MATERIAL FOR THIS TASK below:

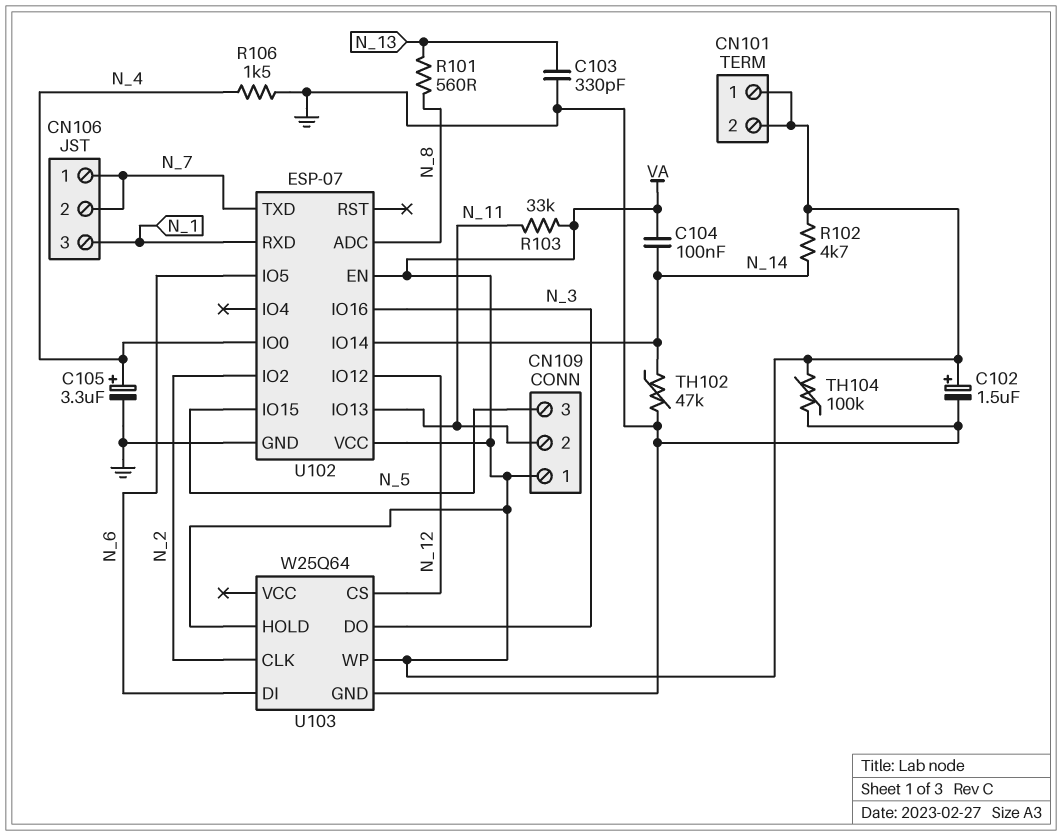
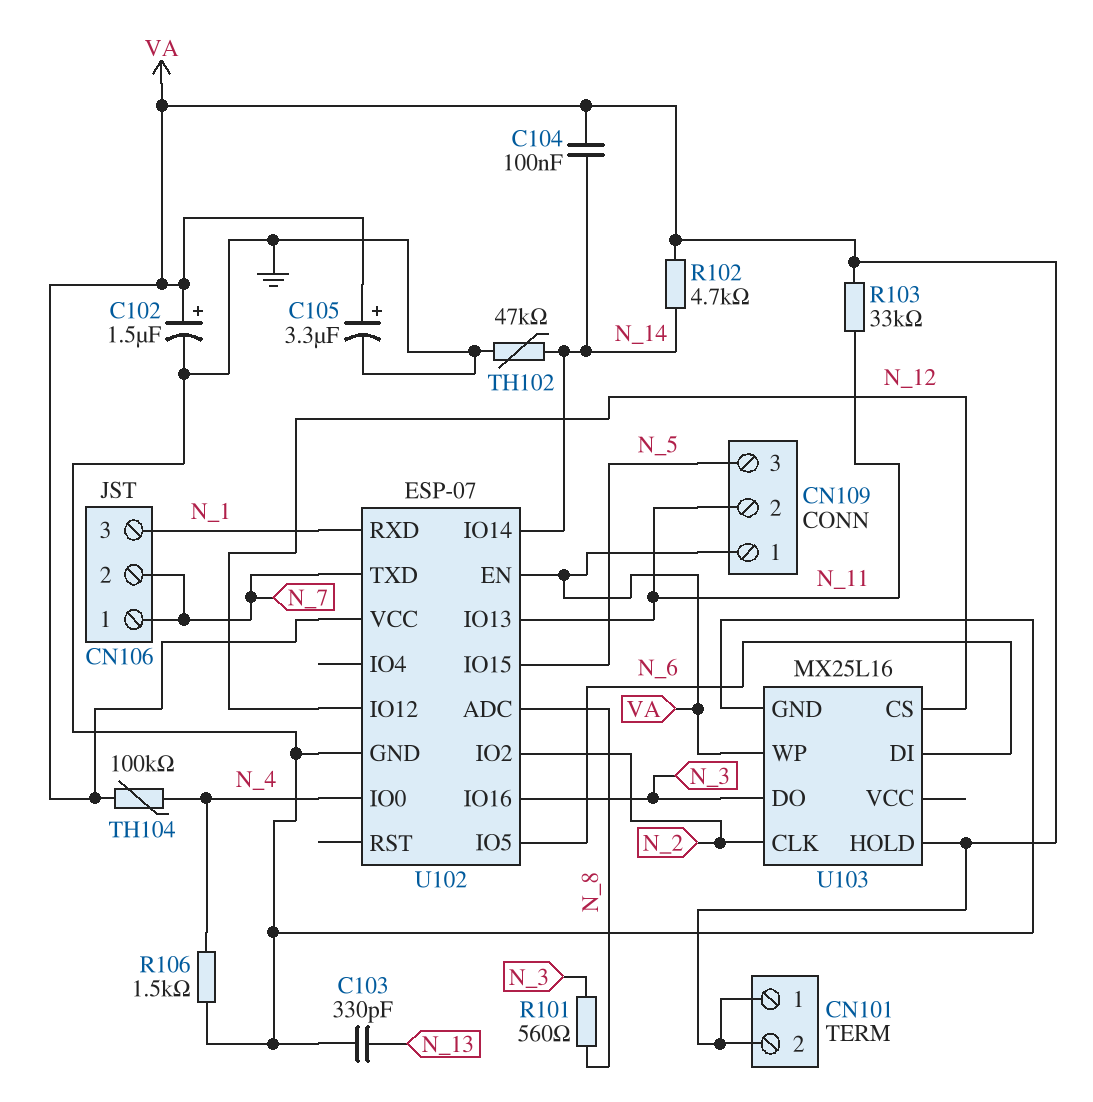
C105: 3.3uF (plus N_4, minus GND) -> 3.3uF (plus VA, minus GND)
R101: 560 (N_8, N_13) -> 560 (N_3, N_8)
TH104: 100k (GND, VA) -> 100k (N_4, VA)
U103: W25Q64 -> MX25L16

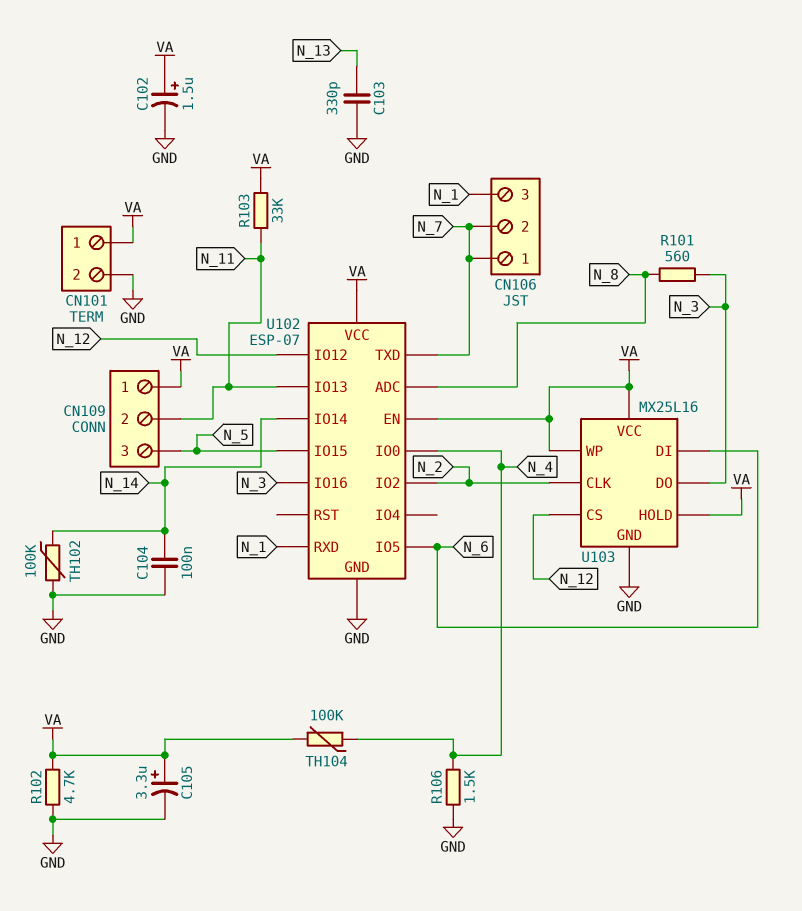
C104: 100nF (N_14, VA) -> 100nF (GND, N_14)
CN101 pin 2: VA -> GND
R102: 4.7k (N_14, VA) -> 4.7k (GND, VA)
TH102: 47k (GND, N_14) -> 100k (GND, N_14)
U103 pin VCC: none -> VA

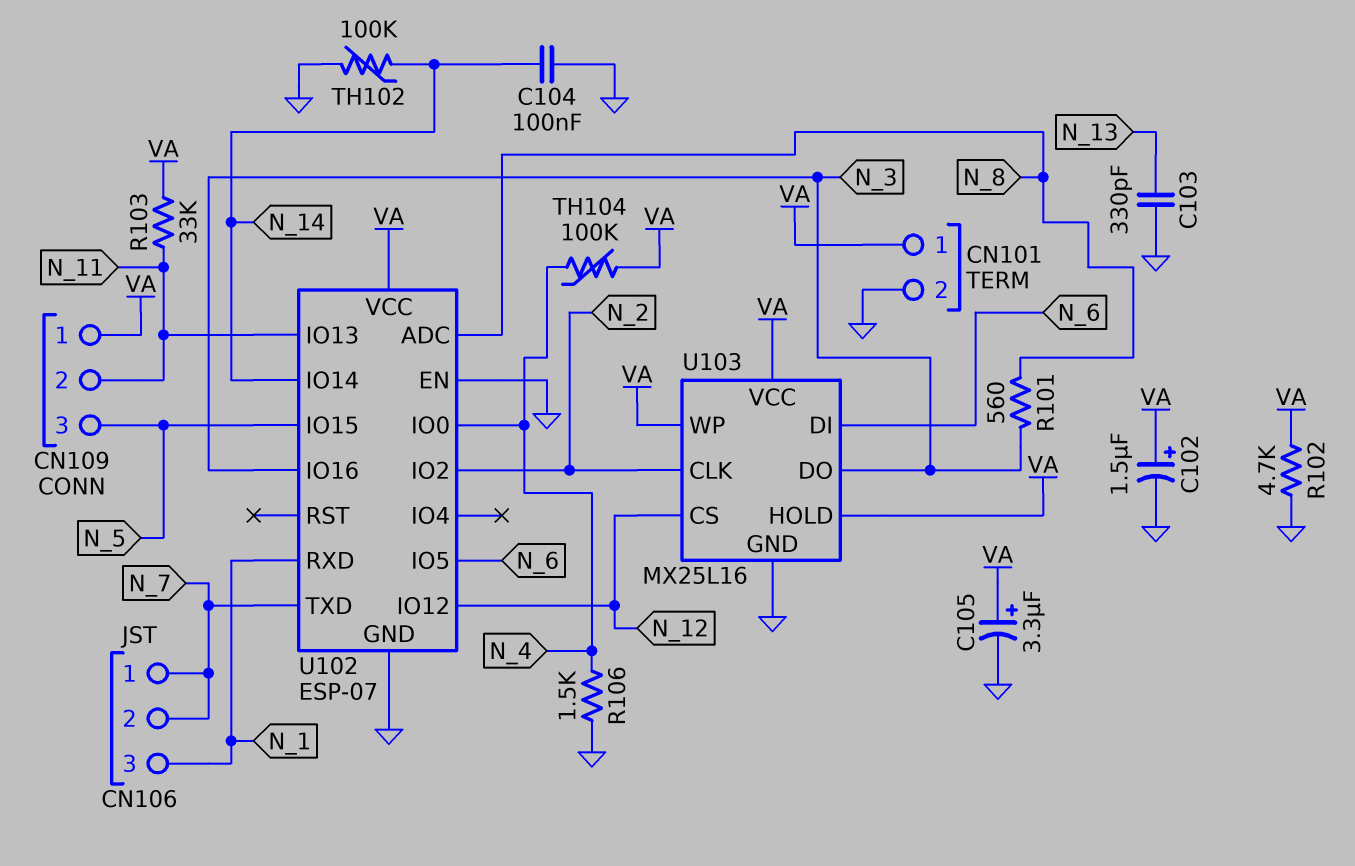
U102 pin EN: VA -> GND

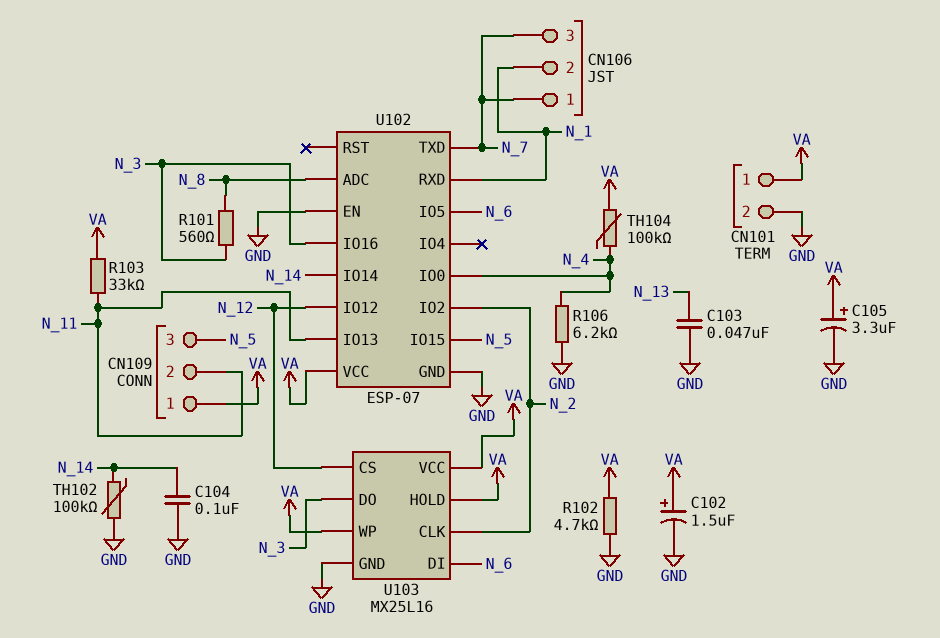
C103: 330pF (GND, N_13) -> 47nF (GND, N_13)
CN106 pin 2: N_7 -> N_1
CN106 pin 3: N_1 -> N_7
R106: 1.5k (GND, N_4) -> 6.2k (GND, N_4)

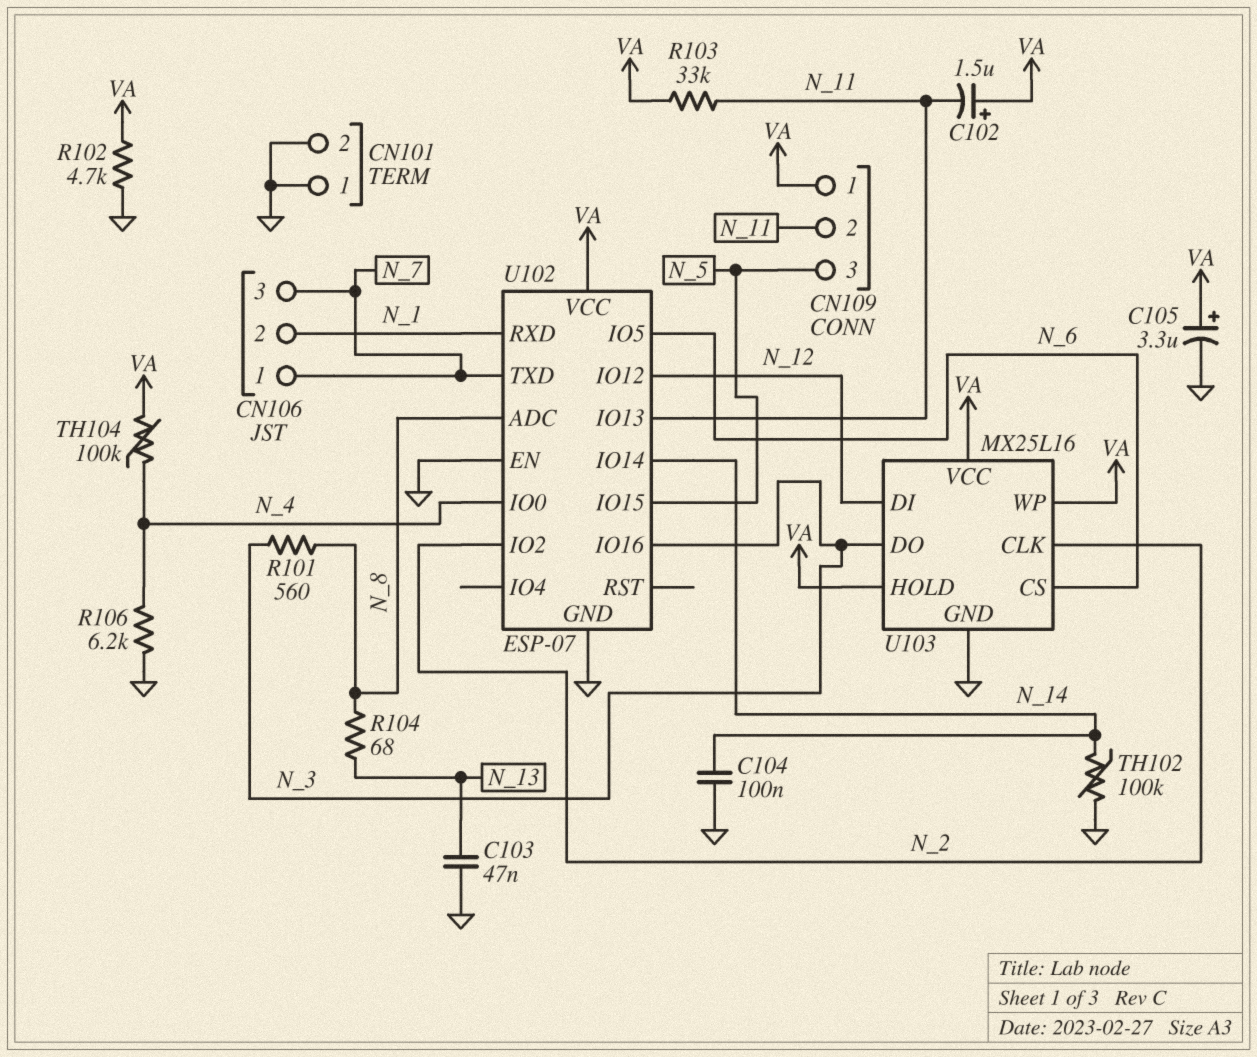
C102: 1.5uF (plus VA, minus GND) -> 1.5uF (plus VA, minus N_11)
CN101 pin 1: VA -> GND
R104: none -> 68 (N_8, N_13)
U103 pin CS: N_12 -> N_6
U103 pin DI: N_6 -> N_12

End of MATERIAL FOR THIS TASK.

TASK:
Answer with one number, namely how many lines of the material hold the string "minus".

YOUR SOLUTION:
2